**About this task:** Without omitting anything, copy the data exactly.

**Listed records:**
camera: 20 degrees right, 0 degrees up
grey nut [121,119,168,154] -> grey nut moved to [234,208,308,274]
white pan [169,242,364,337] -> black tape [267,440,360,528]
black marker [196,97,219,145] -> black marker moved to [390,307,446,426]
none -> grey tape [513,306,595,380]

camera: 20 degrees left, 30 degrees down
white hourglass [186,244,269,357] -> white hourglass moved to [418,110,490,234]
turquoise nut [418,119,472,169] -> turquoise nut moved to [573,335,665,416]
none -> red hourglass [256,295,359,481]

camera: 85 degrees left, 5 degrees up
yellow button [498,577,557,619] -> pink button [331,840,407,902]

**Response for this exercise:**
camera: 20 degrees right, 0 degrees up
grey nut [121,119,168,154] -> grey nut moved to [234,208,308,274]
white pan [169,242,364,337] -> black tape [267,440,360,528]
black marker [196,97,219,145] -> black marker moved to [390,307,446,426]
none -> grey tape [513,306,595,380]

camera: 20 degrees left, 30 degrees down
white hourglass [186,244,269,357] -> white hourglass moved to [418,110,490,234]
turquoise nut [418,119,472,169] -> turquoise nut moved to [573,335,665,416]
none -> red hourglass [256,295,359,481]

camera: 85 degrees left, 5 degrees up
yellow button [498,577,557,619] -> pink button [331,840,407,902]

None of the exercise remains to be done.